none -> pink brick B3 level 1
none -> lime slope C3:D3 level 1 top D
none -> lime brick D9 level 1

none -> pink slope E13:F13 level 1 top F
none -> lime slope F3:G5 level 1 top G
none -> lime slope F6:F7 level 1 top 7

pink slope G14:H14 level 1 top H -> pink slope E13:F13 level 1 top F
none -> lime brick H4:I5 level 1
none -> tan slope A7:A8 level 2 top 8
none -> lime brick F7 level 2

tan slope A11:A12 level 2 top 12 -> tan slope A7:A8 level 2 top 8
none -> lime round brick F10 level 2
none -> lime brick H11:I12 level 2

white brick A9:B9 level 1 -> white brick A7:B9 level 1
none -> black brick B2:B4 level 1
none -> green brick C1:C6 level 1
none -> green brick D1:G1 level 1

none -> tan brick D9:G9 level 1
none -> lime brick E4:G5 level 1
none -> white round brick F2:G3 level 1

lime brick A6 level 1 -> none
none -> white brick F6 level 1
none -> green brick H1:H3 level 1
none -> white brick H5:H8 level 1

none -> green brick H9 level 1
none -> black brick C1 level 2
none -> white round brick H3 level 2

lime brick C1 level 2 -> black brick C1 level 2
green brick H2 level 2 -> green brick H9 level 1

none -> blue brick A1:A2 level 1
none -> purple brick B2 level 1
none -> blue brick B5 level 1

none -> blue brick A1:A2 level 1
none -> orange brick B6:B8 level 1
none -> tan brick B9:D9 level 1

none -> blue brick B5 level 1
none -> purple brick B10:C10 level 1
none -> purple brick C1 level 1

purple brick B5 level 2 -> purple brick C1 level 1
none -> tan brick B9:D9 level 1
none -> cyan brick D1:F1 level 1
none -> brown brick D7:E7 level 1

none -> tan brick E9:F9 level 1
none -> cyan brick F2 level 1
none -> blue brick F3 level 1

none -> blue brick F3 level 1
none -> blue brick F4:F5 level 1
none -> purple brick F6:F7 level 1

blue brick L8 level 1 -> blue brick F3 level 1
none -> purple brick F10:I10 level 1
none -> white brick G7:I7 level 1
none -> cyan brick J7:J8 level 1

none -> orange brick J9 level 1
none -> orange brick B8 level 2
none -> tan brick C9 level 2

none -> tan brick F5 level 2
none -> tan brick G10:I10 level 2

Your goal: The entire listing is to be repeated exactly.

Response:
none -> pink brick B3 level 1
none -> lime slope C3:D3 level 1 top D
none -> lime brick D9 level 1

none -> pink slope E13:F13 level 1 top F
none -> lime slope F3:G5 level 1 top G
none -> lime slope F6:F7 level 1 top 7

pink slope G14:H14 level 1 top H -> pink slope E13:F13 level 1 top F
none -> lime brick H4:I5 level 1
none -> tan slope A7:A8 level 2 top 8
none -> lime brick F7 level 2

tan slope A11:A12 level 2 top 12 -> tan slope A7:A8 level 2 top 8
none -> lime round brick F10 level 2
none -> lime brick H11:I12 level 2

white brick A9:B9 level 1 -> white brick A7:B9 level 1
none -> black brick B2:B4 level 1
none -> green brick C1:C6 level 1
none -> green brick D1:G1 level 1

none -> tan brick D9:G9 level 1
none -> lime brick E4:G5 level 1
none -> white round brick F2:G3 level 1

lime brick A6 level 1 -> none
none -> white brick F6 level 1
none -> green brick H1:H3 level 1
none -> white brick H5:H8 level 1

none -> green brick H9 level 1
none -> black brick C1 level 2
none -> white round brick H3 level 2

lime brick C1 level 2 -> black brick C1 level 2
green brick H2 level 2 -> green brick H9 level 1

none -> blue brick A1:A2 level 1
none -> purple brick B2 level 1
none -> blue brick B5 level 1

none -> blue brick A1:A2 level 1
none -> orange brick B6:B8 level 1
none -> tan brick B9:D9 level 1

none -> blue brick B5 level 1
none -> purple brick B10:C10 level 1
none -> purple brick C1 level 1

purple brick B5 level 2 -> purple brick C1 level 1
none -> tan brick B9:D9 level 1
none -> cyan brick D1:F1 level 1
none -> brown brick D7:E7 level 1

none -> tan brick E9:F9 level 1
none -> cyan brick F2 level 1
none -> blue brick F3 level 1

none -> blue brick F3 level 1
none -> blue brick F4:F5 level 1
none -> purple brick F6:F7 level 1

blue brick L8 level 1 -> blue brick F3 level 1
none -> purple brick F10:I10 level 1
none -> white brick G7:I7 level 1
none -> cyan brick J7:J8 level 1

none -> orange brick J9 level 1
none -> orange brick B8 level 2
none -> tan brick C9 level 2

none -> tan brick F5 level 2
none -> tan brick G10:I10 level 2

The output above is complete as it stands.